[Material for this task]
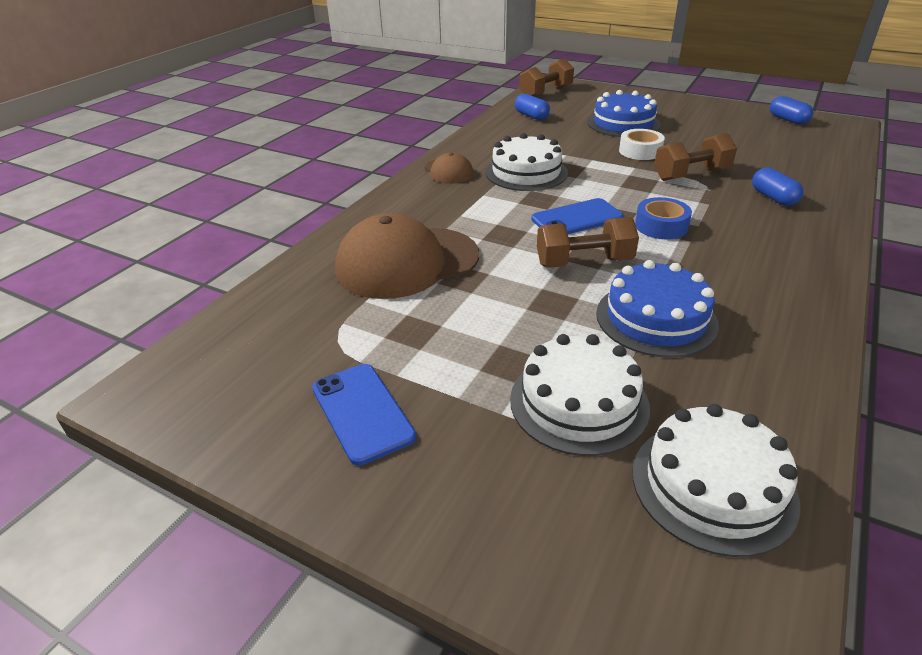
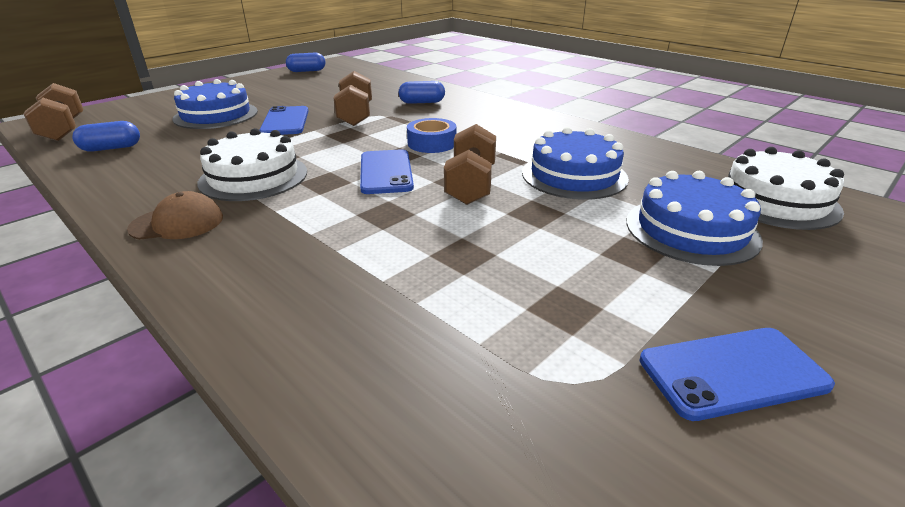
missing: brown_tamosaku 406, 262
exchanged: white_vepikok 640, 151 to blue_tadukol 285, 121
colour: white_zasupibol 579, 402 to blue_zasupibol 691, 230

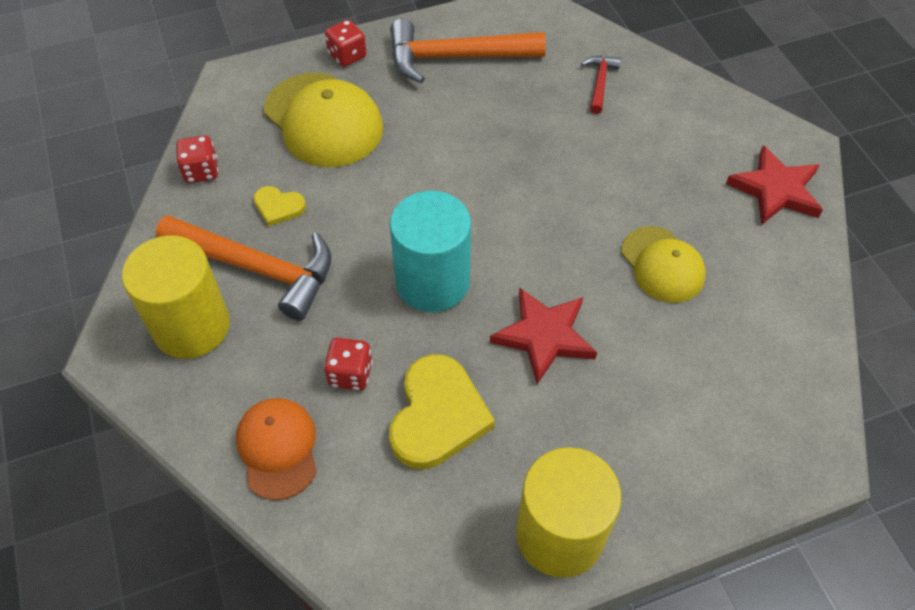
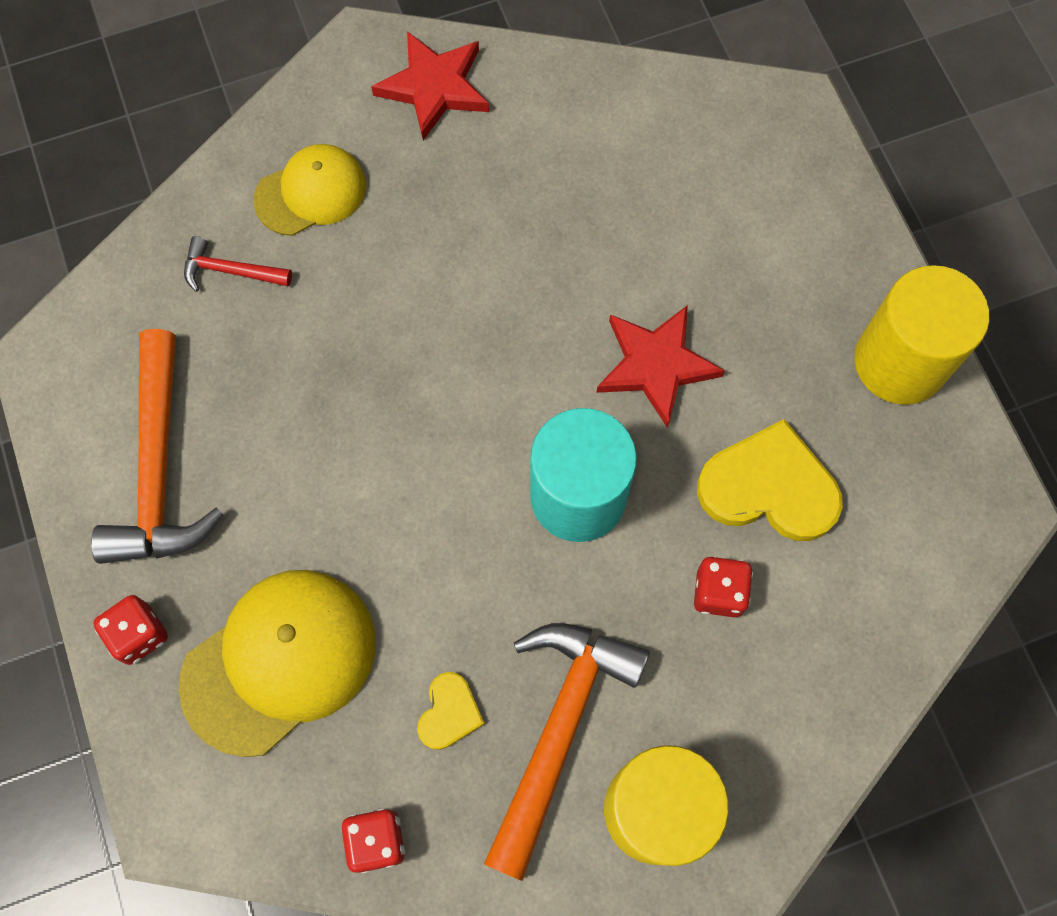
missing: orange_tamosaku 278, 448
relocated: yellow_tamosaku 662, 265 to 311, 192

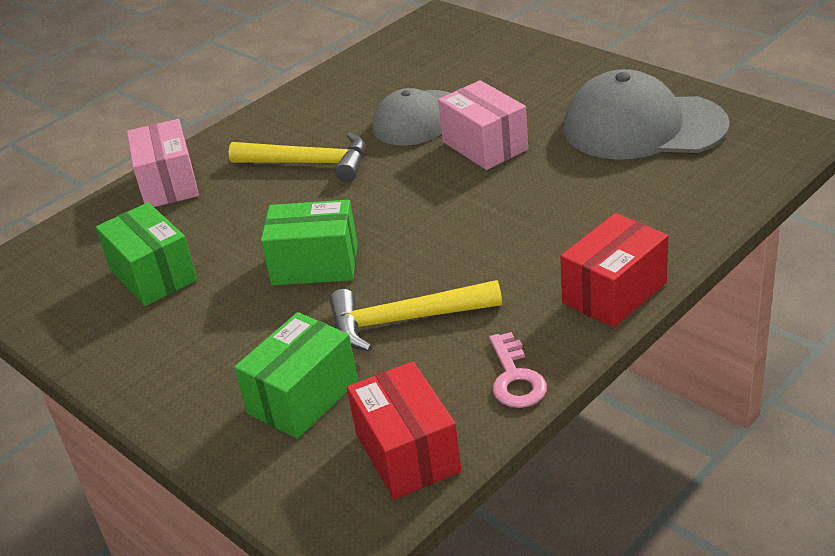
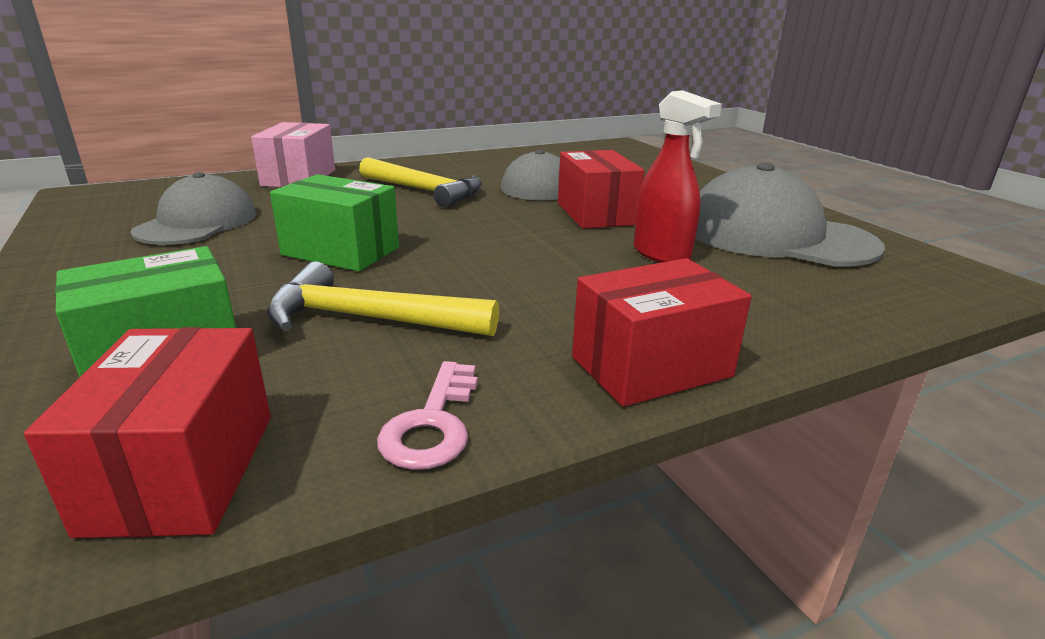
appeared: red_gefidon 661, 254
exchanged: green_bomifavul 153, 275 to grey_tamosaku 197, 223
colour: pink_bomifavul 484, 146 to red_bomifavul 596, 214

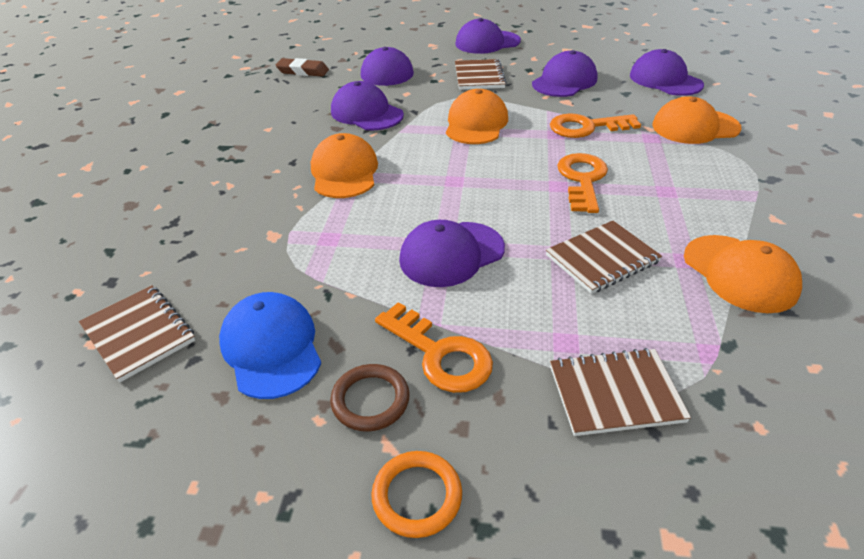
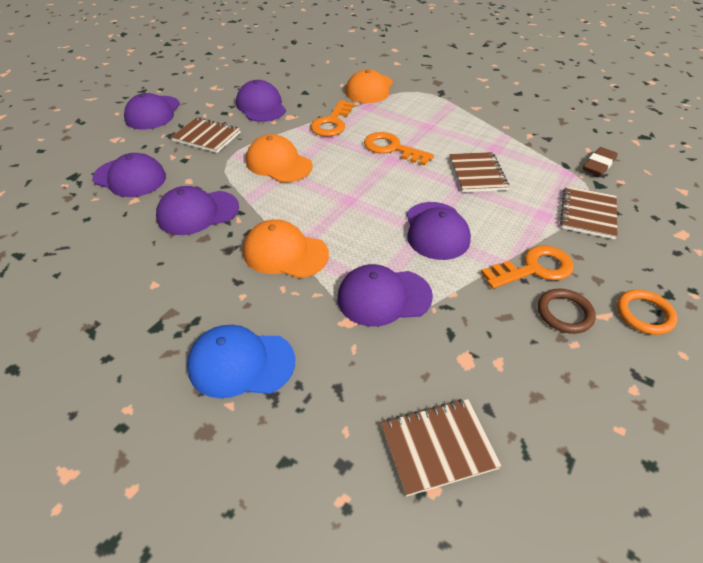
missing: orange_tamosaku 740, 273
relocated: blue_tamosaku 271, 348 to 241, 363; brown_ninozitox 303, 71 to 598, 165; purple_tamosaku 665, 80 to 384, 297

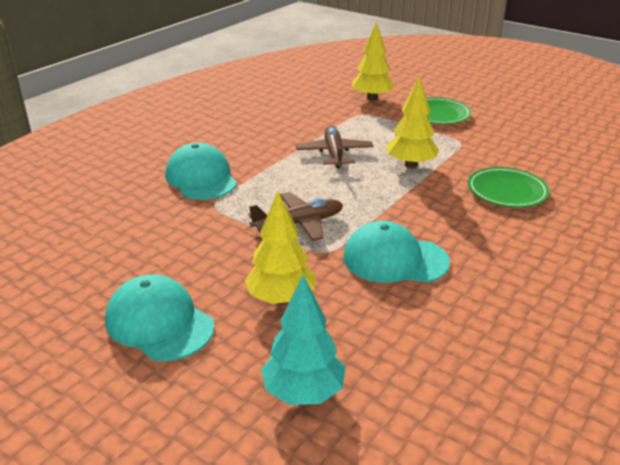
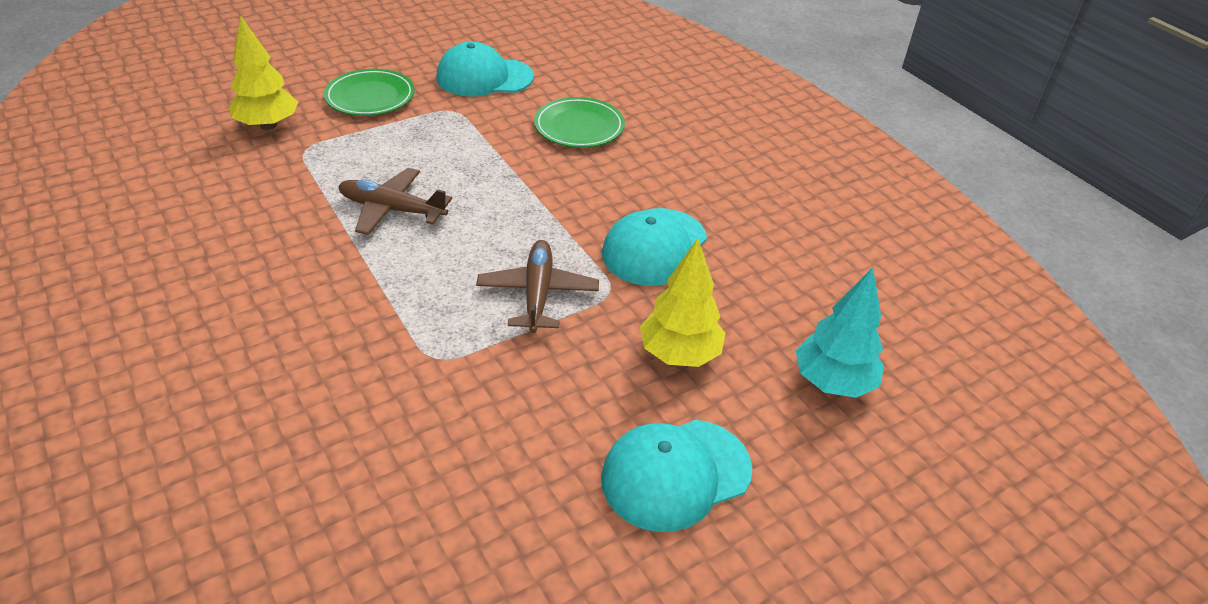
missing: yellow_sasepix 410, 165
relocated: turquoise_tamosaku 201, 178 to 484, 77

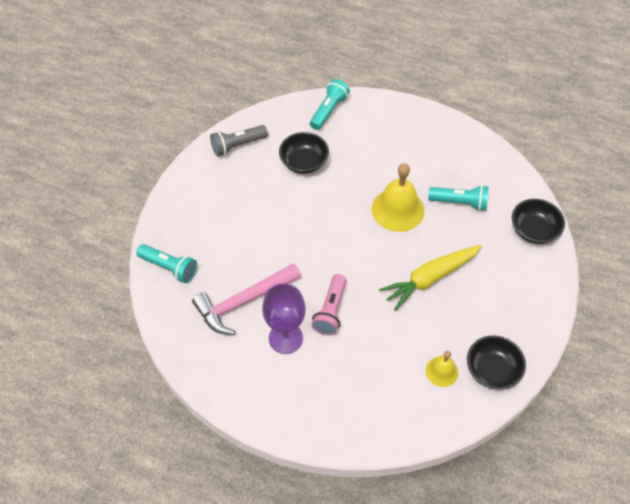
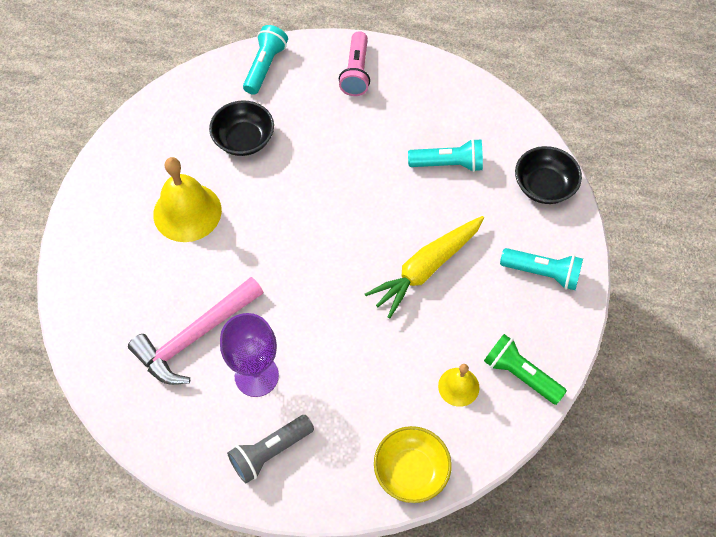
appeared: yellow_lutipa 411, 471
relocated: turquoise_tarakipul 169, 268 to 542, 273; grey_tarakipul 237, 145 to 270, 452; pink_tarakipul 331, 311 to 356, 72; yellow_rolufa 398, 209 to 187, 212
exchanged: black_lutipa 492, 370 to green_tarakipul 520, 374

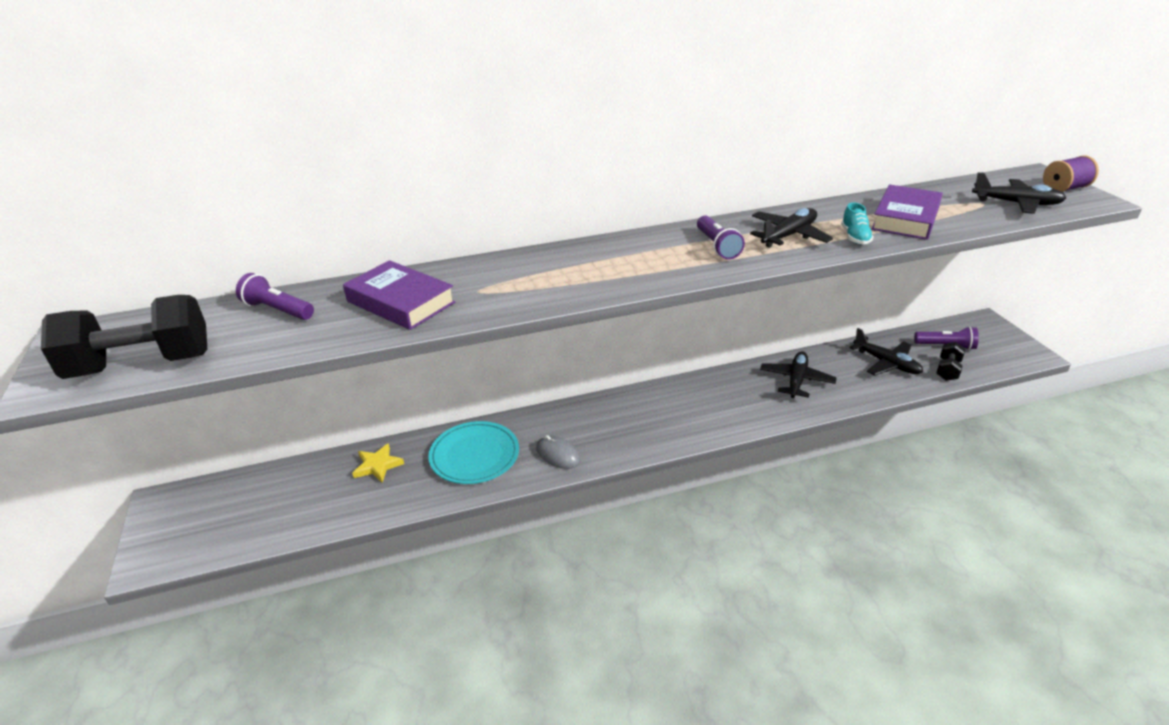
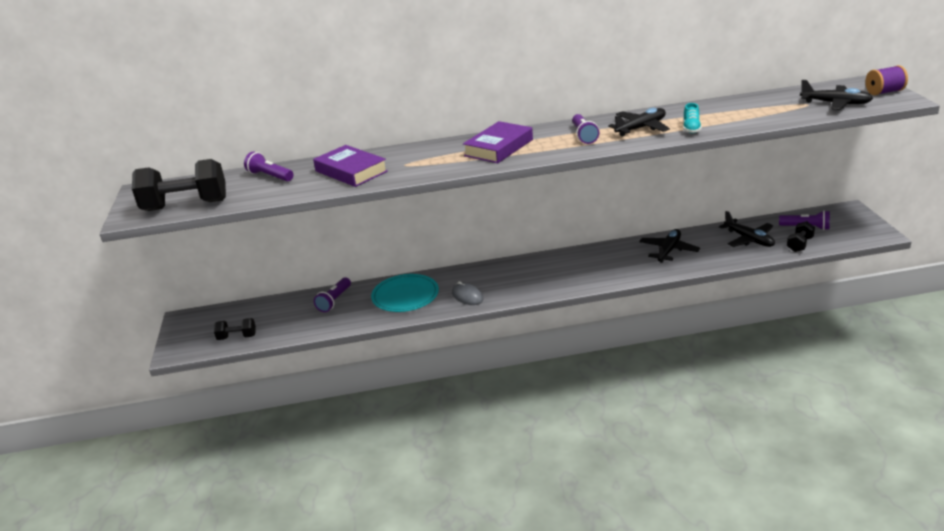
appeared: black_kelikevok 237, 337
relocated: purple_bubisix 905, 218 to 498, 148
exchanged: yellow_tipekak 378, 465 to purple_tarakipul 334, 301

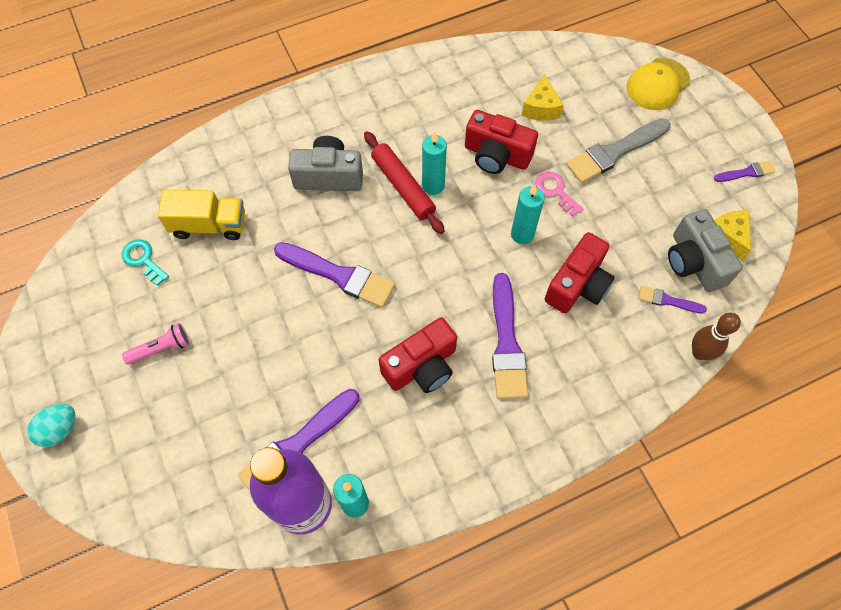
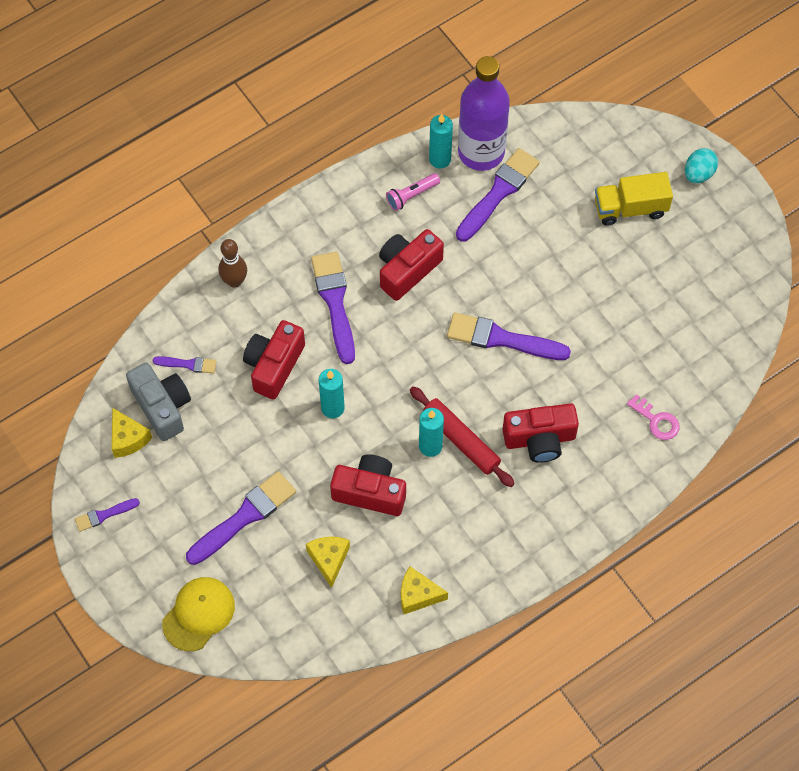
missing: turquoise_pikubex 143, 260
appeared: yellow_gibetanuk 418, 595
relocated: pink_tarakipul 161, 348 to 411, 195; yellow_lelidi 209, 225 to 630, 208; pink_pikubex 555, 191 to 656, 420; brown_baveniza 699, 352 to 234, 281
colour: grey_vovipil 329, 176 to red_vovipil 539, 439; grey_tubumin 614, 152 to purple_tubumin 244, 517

[Exercise description]
Omit the pictures, then output the rest of the listing exactly.

[Final answer]
missing: brown_tamosaku 406, 262
exchanged: white_vepikok 640, 151 to blue_tadukol 285, 121
colour: white_zasupibol 579, 402 to blue_zasupibol 691, 230

missing: orange_tamosaku 278, 448
relocated: yellow_tamosaku 662, 265 to 311, 192

appeared: red_gefidon 661, 254
exchanged: green_bomifavul 153, 275 to grey_tamosaku 197, 223
colour: pink_bomifavul 484, 146 to red_bomifavul 596, 214

missing: orange_tamosaku 740, 273
relocated: blue_tamosaku 271, 348 to 241, 363; brown_ninozitox 303, 71 to 598, 165; purple_tamosaku 665, 80 to 384, 297

missing: yellow_sasepix 410, 165
relocated: turquoise_tamosaku 201, 178 to 484, 77

appeared: yellow_lutipa 411, 471
relocated: turquoise_tarakipul 169, 268 to 542, 273; grey_tarakipul 237, 145 to 270, 452; pink_tarakipul 331, 311 to 356, 72; yellow_rolufa 398, 209 to 187, 212
exchanged: black_lutipa 492, 370 to green_tarakipul 520, 374

appeared: black_kelikevok 237, 337
relocated: purple_bubisix 905, 218 to 498, 148
exchanged: yellow_tipekak 378, 465 to purple_tarakipul 334, 301

missing: turquoise_pikubex 143, 260
appeared: yellow_gibetanuk 418, 595
relocated: pink_tarakipul 161, 348 to 411, 195; yellow_lelidi 209, 225 to 630, 208; pink_pikubex 555, 191 to 656, 420; brown_baveniza 699, 352 to 234, 281
colour: grey_vovipil 329, 176 to red_vovipil 539, 439; grey_tubumin 614, 152 to purple_tubumin 244, 517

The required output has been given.